■ **YOUR GOAL**: Retype all entries exactly, skipping pictures.

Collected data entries
_____
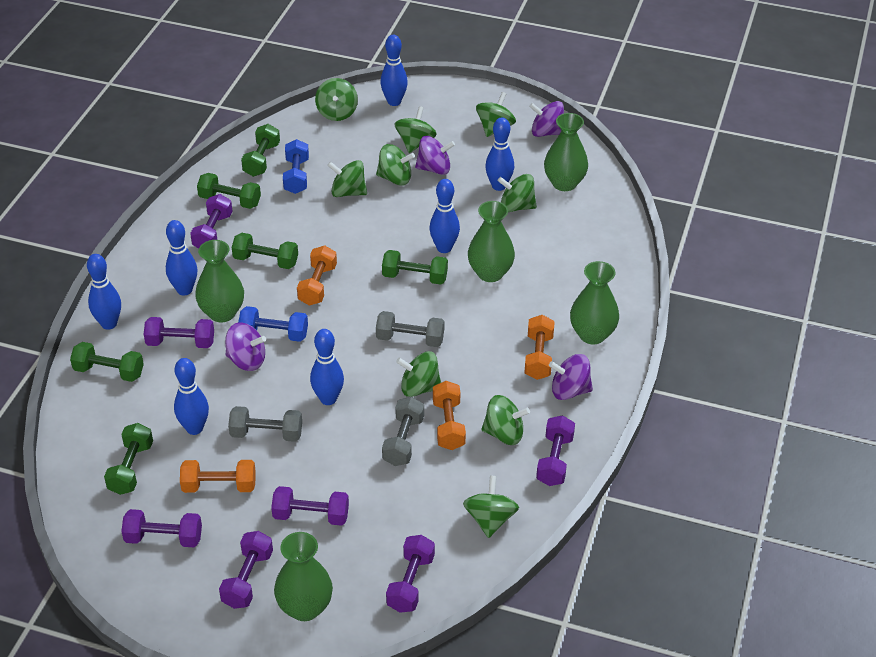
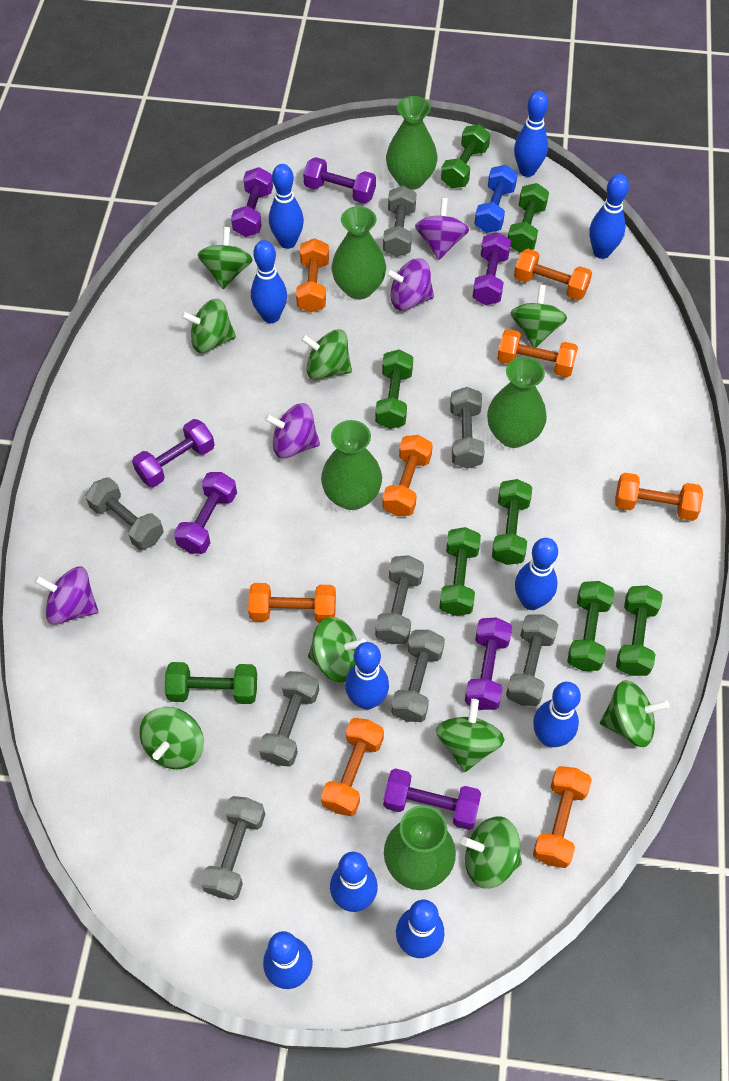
blue bowling pin: 7 -> 10
blue dumbbell: 2 -> 1
green dumbbell: 6 -> 8
grey dumbbell: 3 -> 8
orange dumbbell: 4 -> 8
_____
■ **TASK ANSWER**:
blue bowling pin: 7 -> 10
blue dumbbell: 2 -> 1
green dumbbell: 6 -> 8
grey dumbbell: 3 -> 8
orange dumbbell: 4 -> 8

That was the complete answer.